*** Material to process Section Begins ***
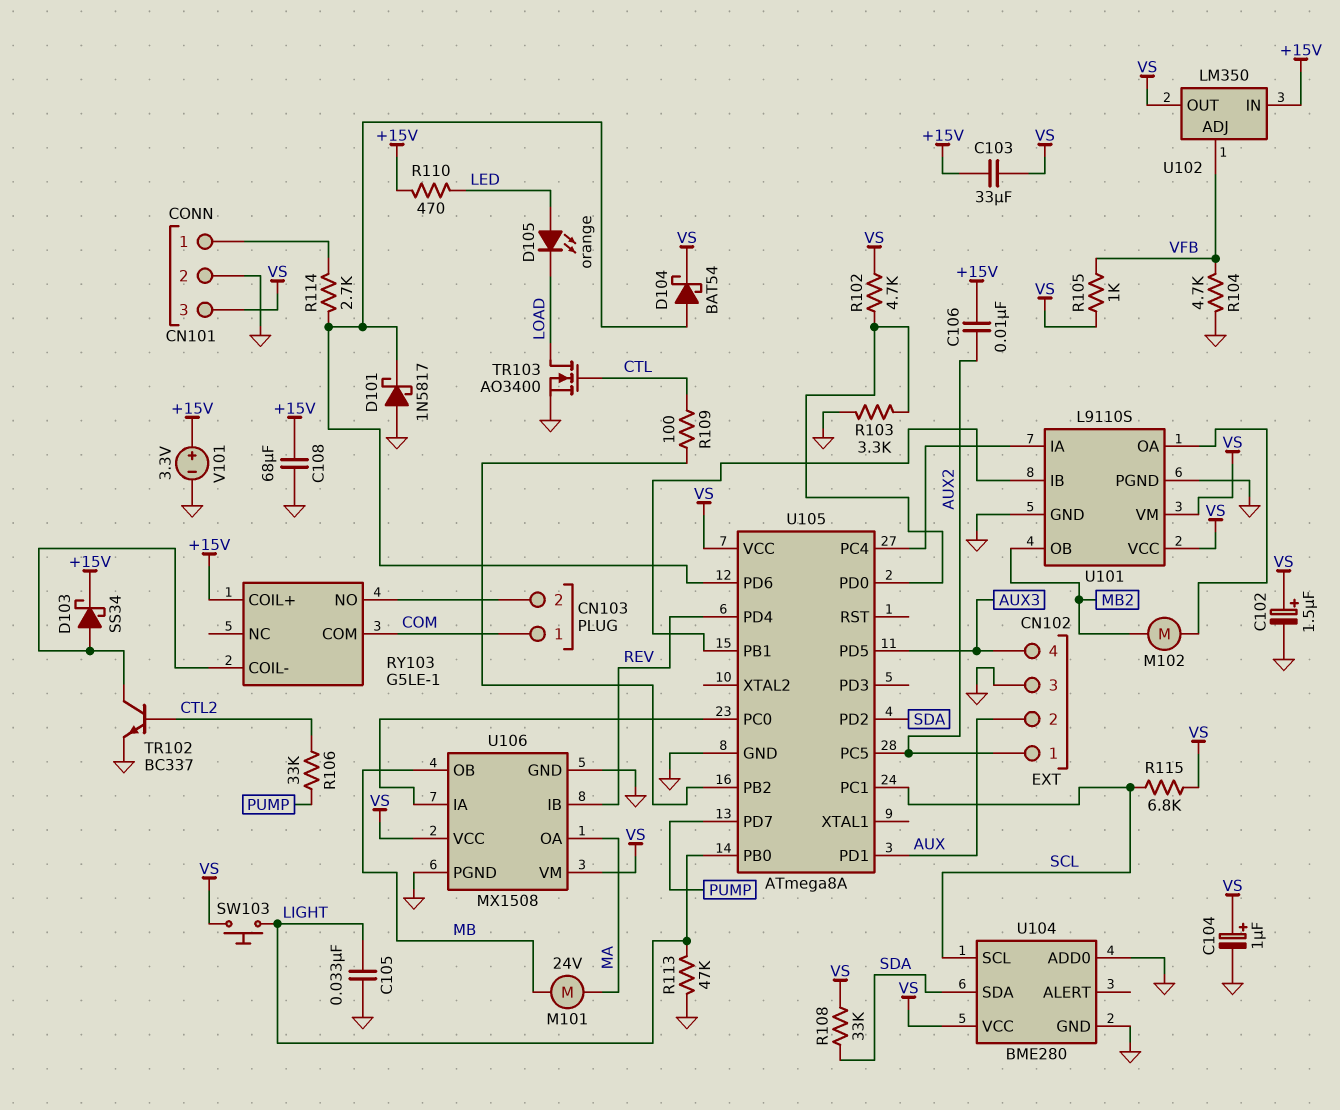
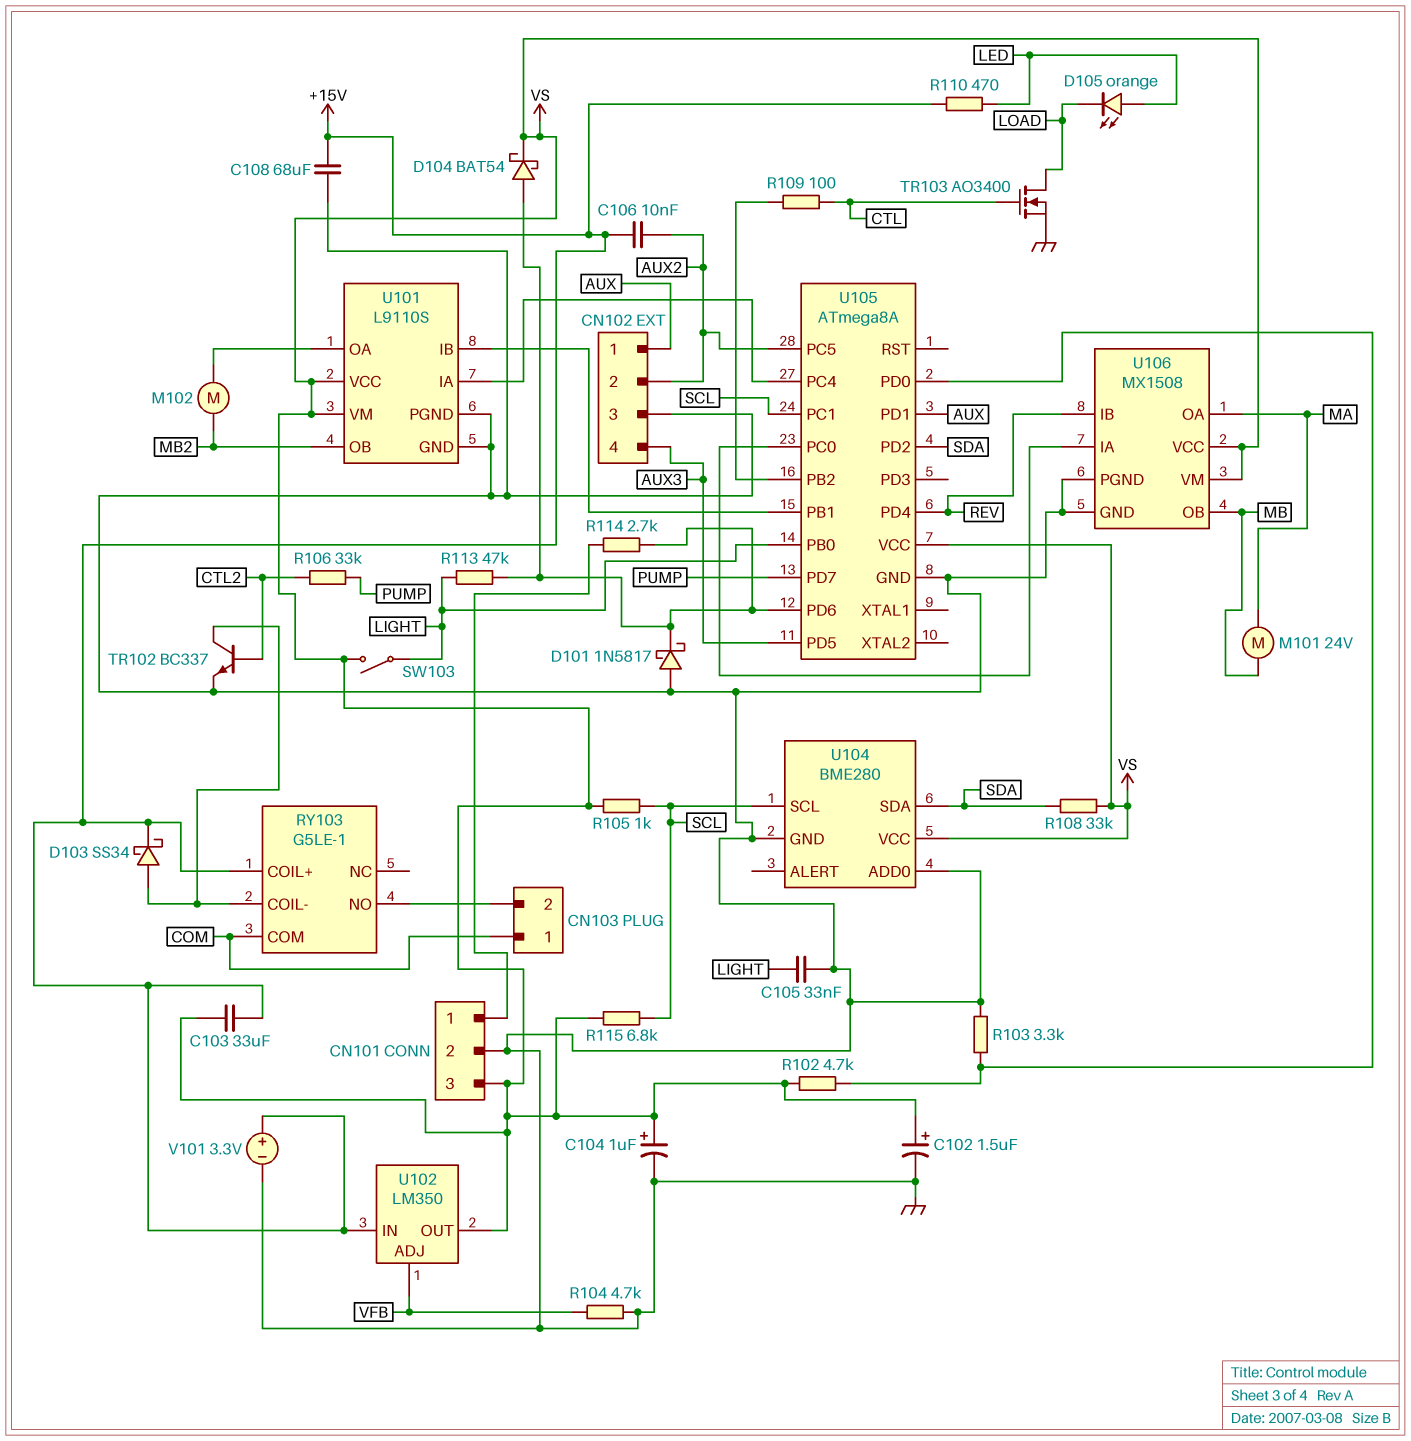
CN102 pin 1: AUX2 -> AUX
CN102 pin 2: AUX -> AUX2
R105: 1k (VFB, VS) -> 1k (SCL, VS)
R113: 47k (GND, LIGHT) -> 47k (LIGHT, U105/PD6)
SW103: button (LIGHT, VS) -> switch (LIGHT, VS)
*** Material to process Section Ends ***
- **What is being asked**: The output has to match the data above line for line, except that pictures are dropped.

- **Answer for this exercise**:
CN102 pin 1: AUX2 -> AUX
CN102 pin 2: AUX -> AUX2
R105: 1k (VFB, VS) -> 1k (SCL, VS)
R113: 47k (GND, LIGHT) -> 47k (LIGHT, U105/PD6)
SW103: button (LIGHT, VS) -> switch (LIGHT, VS)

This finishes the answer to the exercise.